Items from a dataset
-- -- --

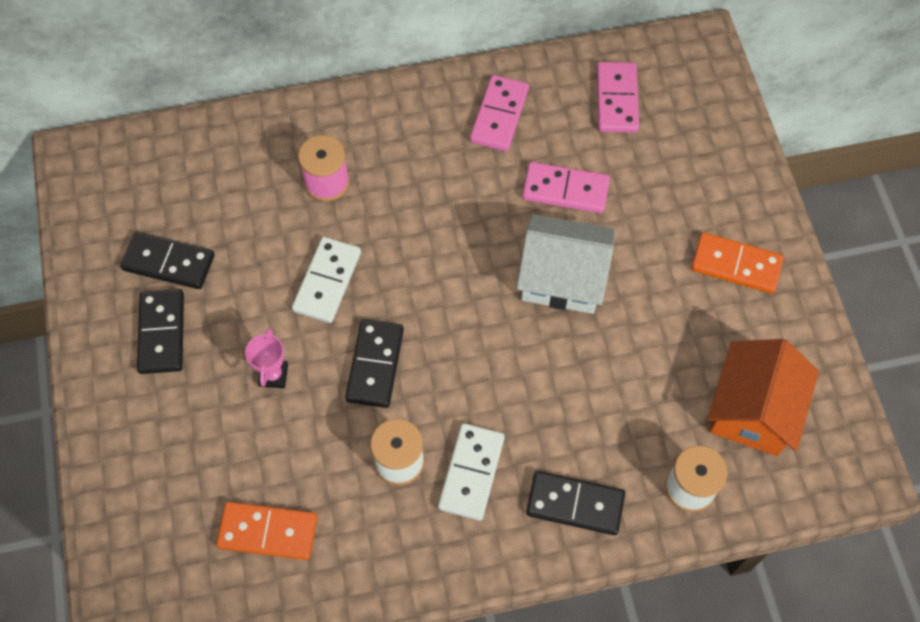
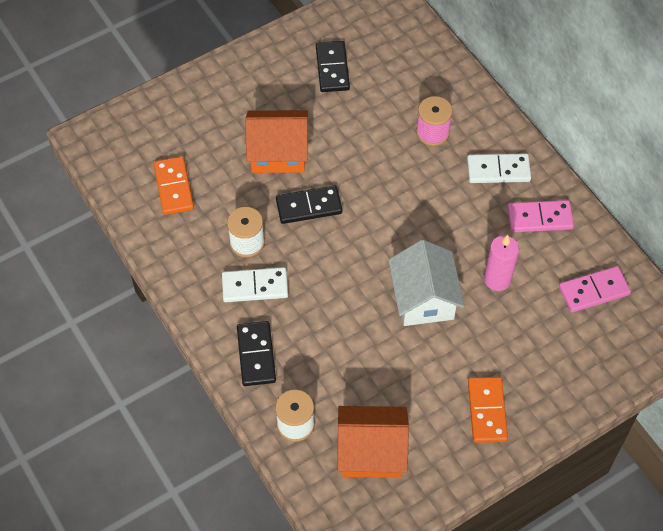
camera: 70 degrees right, 5 degrees down
black domino [137,289,184,374] -> none
pink trophy [245,328,288,388] -> orange house [245,110,308,173]
white domino [292,237,361,323] -> white domino moved to [467,154,531,183]
pink domino [522,162,610,213] -> pink candle [484,235,519,291]

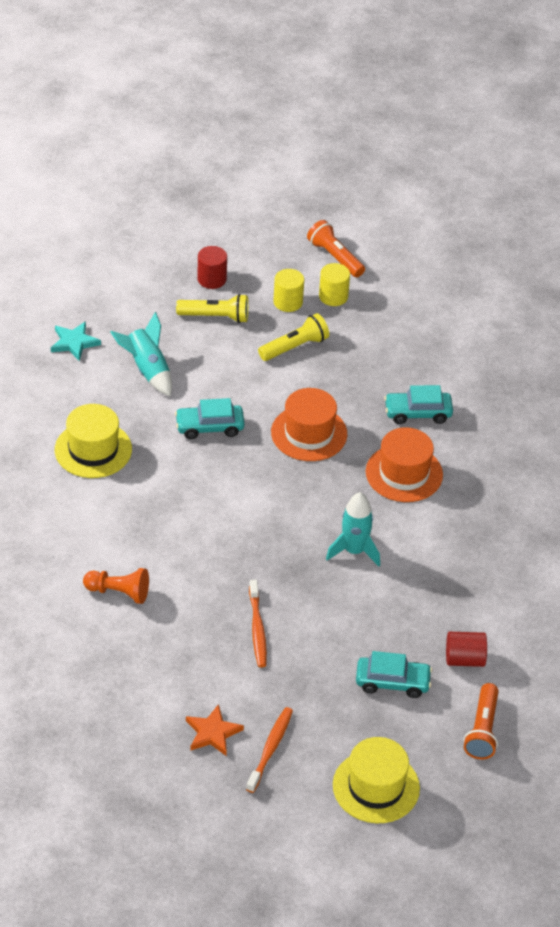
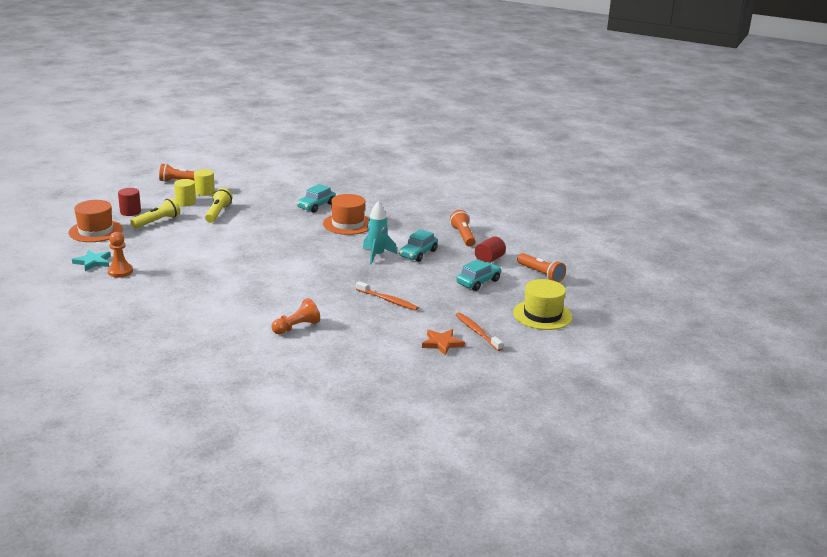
camera: 50 degrees left, 20 degrees down
yellow hat [55,404,132,478] -> none
turquoise rocket [110,312,172,396] -> none
turquoise car [175,398,245,439] -> turquoise car moved to [399,229,438,262]
orange hat [271,388,347,461] -> orange hat moved to [68,200,123,242]
none -> orange pawn [107,232,133,278]
none -> orange flashlight [450,210,476,247]

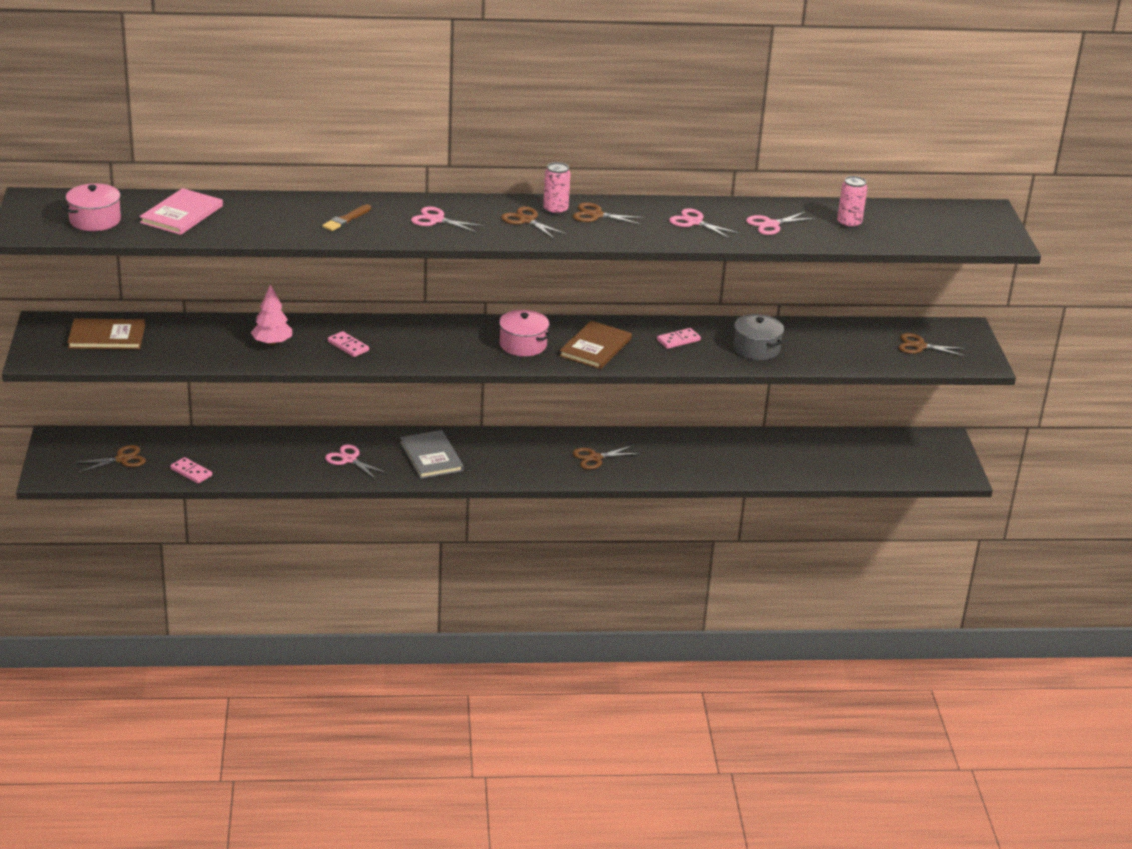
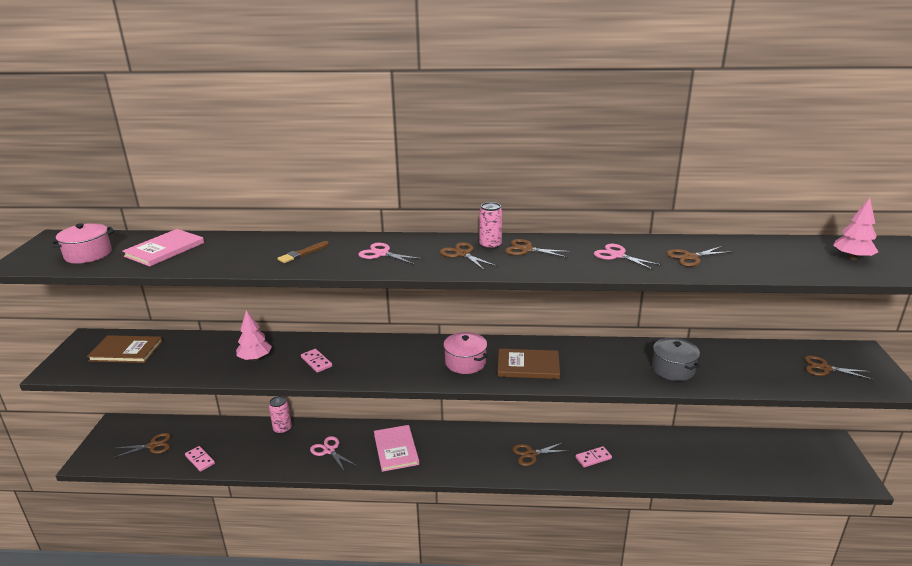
camera: 10 degrees right, 5 degrees down
grey book [400,430,464,479] -> pink book [374,425,419,472]
brown book [559,321,632,369] -> brown book turned 60 degrees clockwise [497,349,560,379]
pink domino [657,328,701,349] -> pink domino moved to [575,446,612,468]
pink scissors [746,211,817,235] -> brown scissors [666,246,733,267]
pink can [837,176,867,229] -> pink can moved to [269,396,292,434]
none -> pink tree [833,198,878,260]

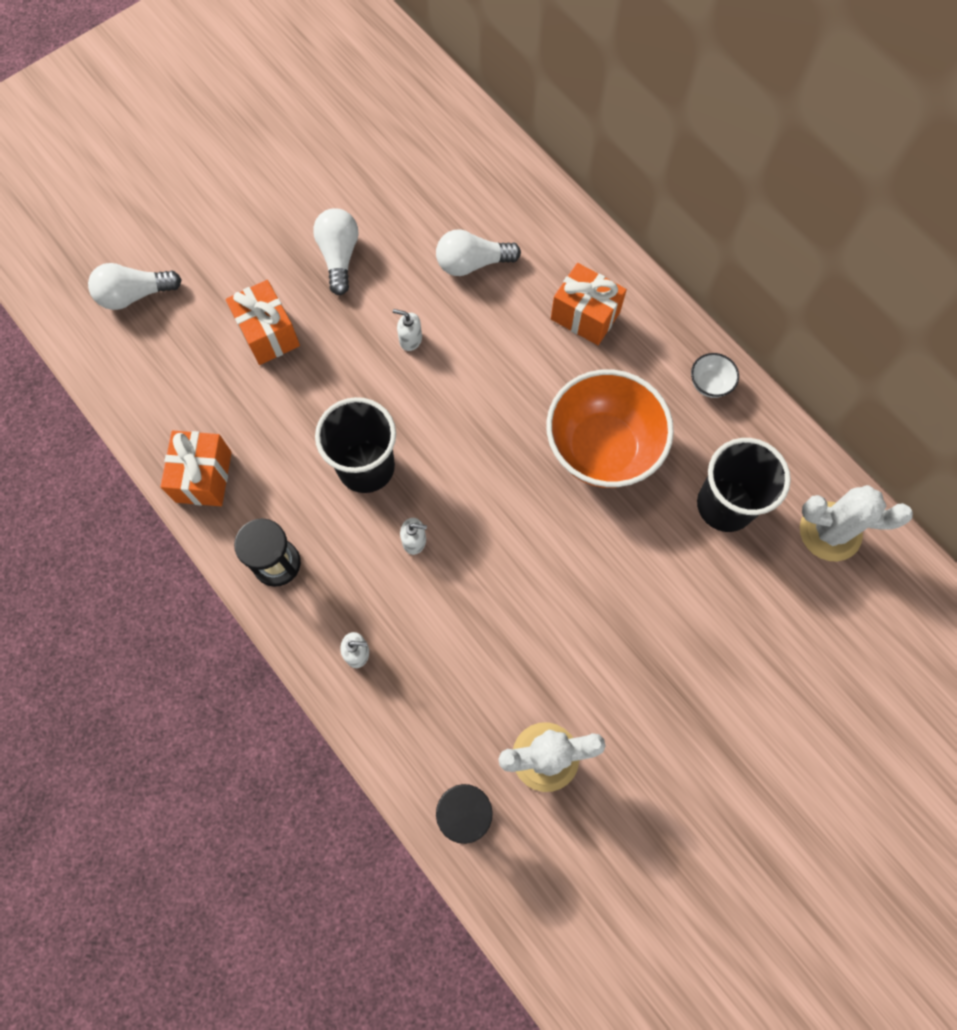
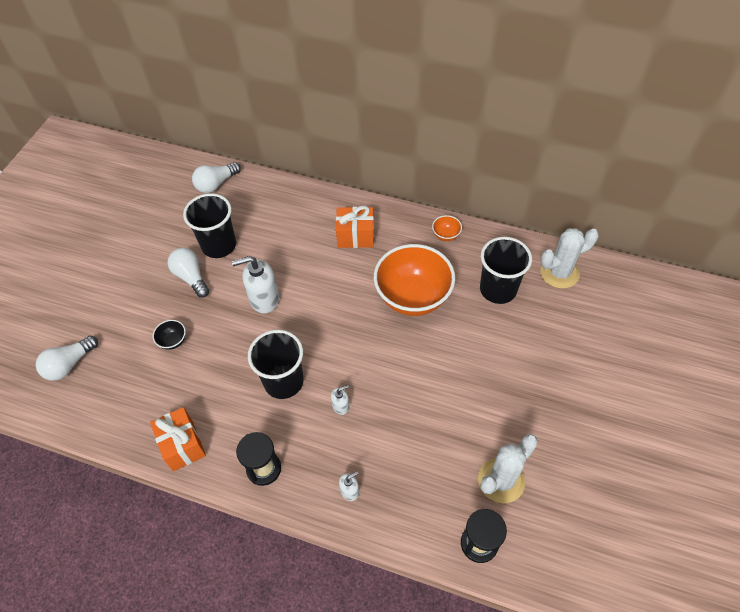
camera: 30 degrees left, 15 degrees down
orange gift [226,280,300,365] -> black bowl [153,320,186,350]
white soap dispenser [393,309,422,351] -> white soap dispenser [232,256,279,313], size x2.01
white light bulb [436,229,521,276] -> white light bulb moved to [192,162,241,193]
white bowl [691,353,739,398] -> orange bowl [432,215,462,241]
none -> black cup [183,193,236,258]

-- -- --

The copy must match each record exactly, apart from the images, which stay out.

Your solution =>
camera: 70 degrees right, 5 degrees down
black domino [137,289,184,374] -> none
pink trophy [245,328,288,388] -> orange house [245,110,308,173]
white domino [292,237,361,323] -> white domino moved to [467,154,531,183]
pink domino [522,162,610,213] -> pink candle [484,235,519,291]

camera: 50 degrees left, 20 degrees down
yellow hat [55,404,132,478] -> none
turquoise rocket [110,312,172,396] -> none
turquoise car [175,398,245,439] -> turquoise car moved to [399,229,438,262]
orange hat [271,388,347,461] -> orange hat moved to [68,200,123,242]
none -> orange pawn [107,232,133,278]
none -> orange flashlight [450,210,476,247]

camera: 10 degrees right, 5 degrees down
grey book [400,430,464,479] -> pink book [374,425,419,472]
brown book [559,321,632,369] -> brown book turned 60 degrees clockwise [497,349,560,379]
pink domino [657,328,701,349] -> pink domino moved to [575,446,612,468]
pink scissors [746,211,817,235] -> brown scissors [666,246,733,267]
pink can [837,176,867,229] -> pink can moved to [269,396,292,434]
none -> pink tree [833,198,878,260]

camera: 30 degrees left, 15 degrees down
orange gift [226,280,300,365] -> black bowl [153,320,186,350]
white soap dispenser [393,309,422,351] -> white soap dispenser [232,256,279,313], size x2.01
white light bulb [436,229,521,276] -> white light bulb moved to [192,162,241,193]
white bowl [691,353,739,398] -> orange bowl [432,215,462,241]
none -> black cup [183,193,236,258]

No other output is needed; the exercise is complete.